SUPPLIED DATA
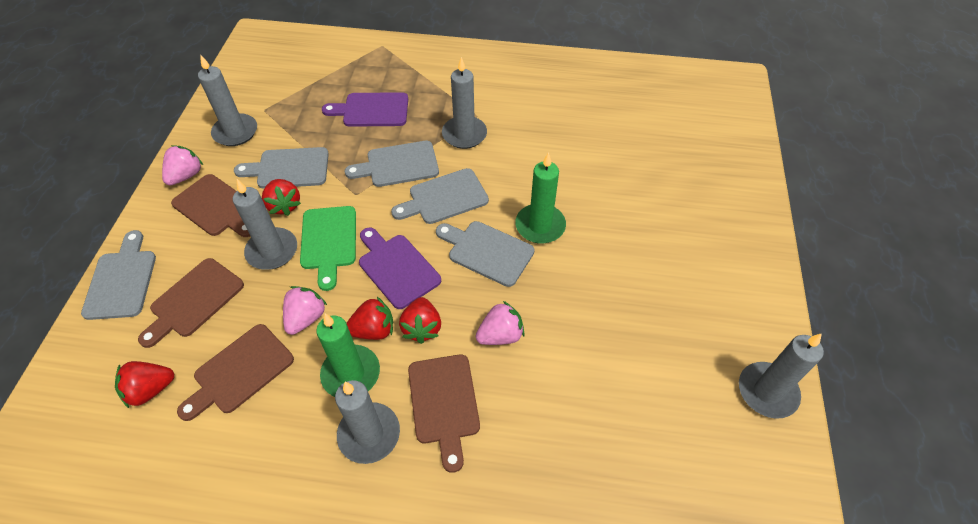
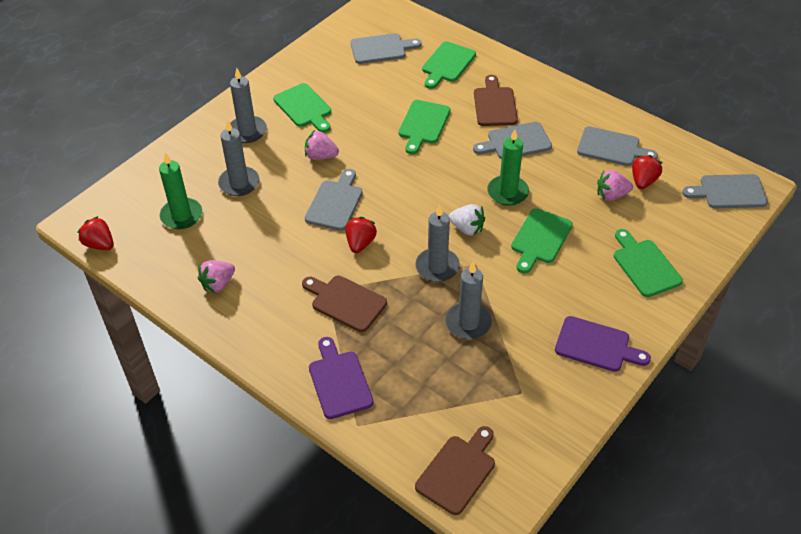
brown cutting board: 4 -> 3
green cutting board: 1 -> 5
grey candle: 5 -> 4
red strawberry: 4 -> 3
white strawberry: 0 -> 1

...

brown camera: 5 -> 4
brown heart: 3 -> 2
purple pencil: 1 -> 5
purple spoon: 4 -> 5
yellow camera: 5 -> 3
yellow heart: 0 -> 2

* * *

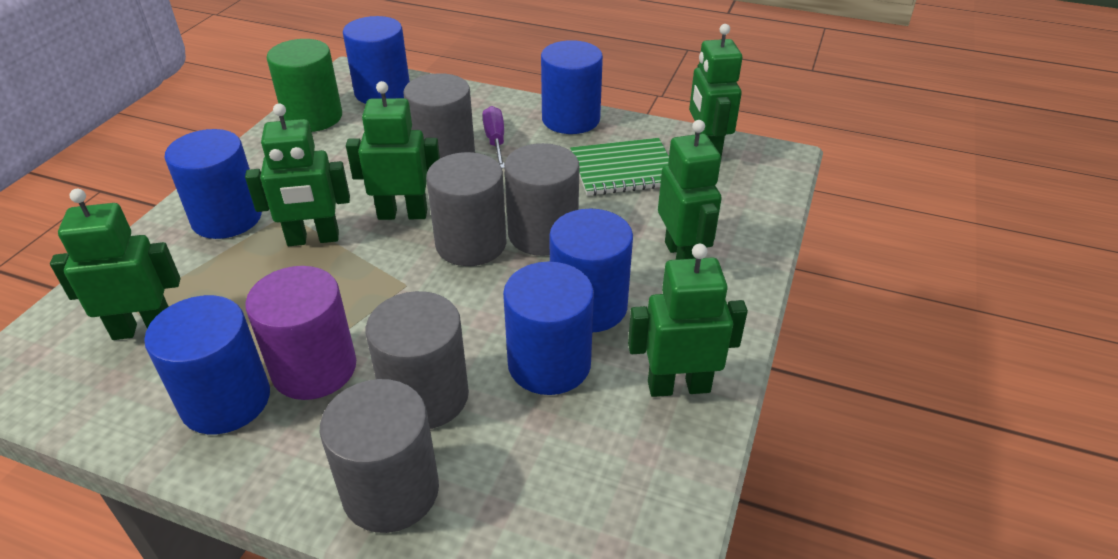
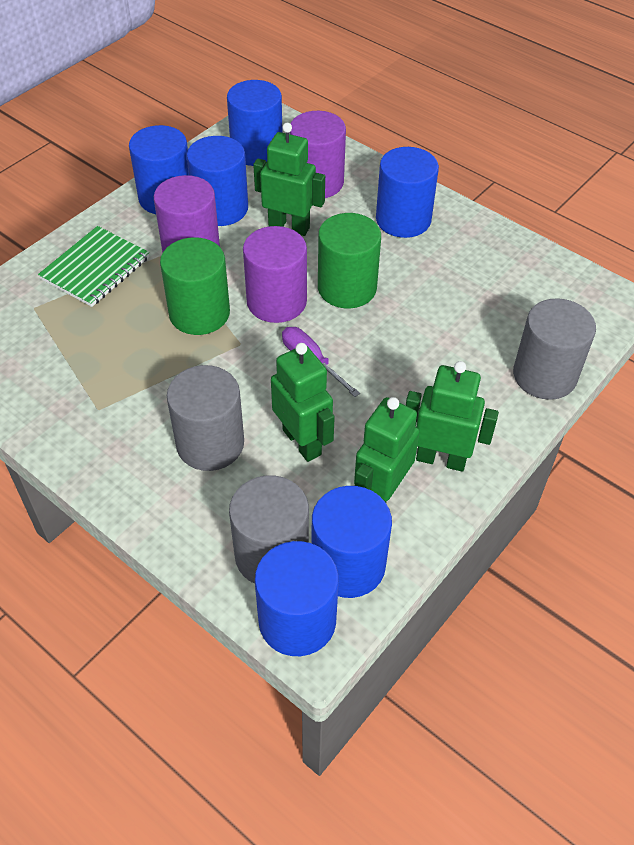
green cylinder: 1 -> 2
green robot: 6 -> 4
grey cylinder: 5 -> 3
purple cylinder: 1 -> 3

EXERCISE PROMPT
In the listing above, find the line holding "green cutting board: 1 -> 5" and the line holding "white strawberry: 0 -> 1", then output those two lines and every line between them exactly.

EXERCISE RESPONSE
green cutting board: 1 -> 5
grey candle: 5 -> 4
red strawberry: 4 -> 3
white strawberry: 0 -> 1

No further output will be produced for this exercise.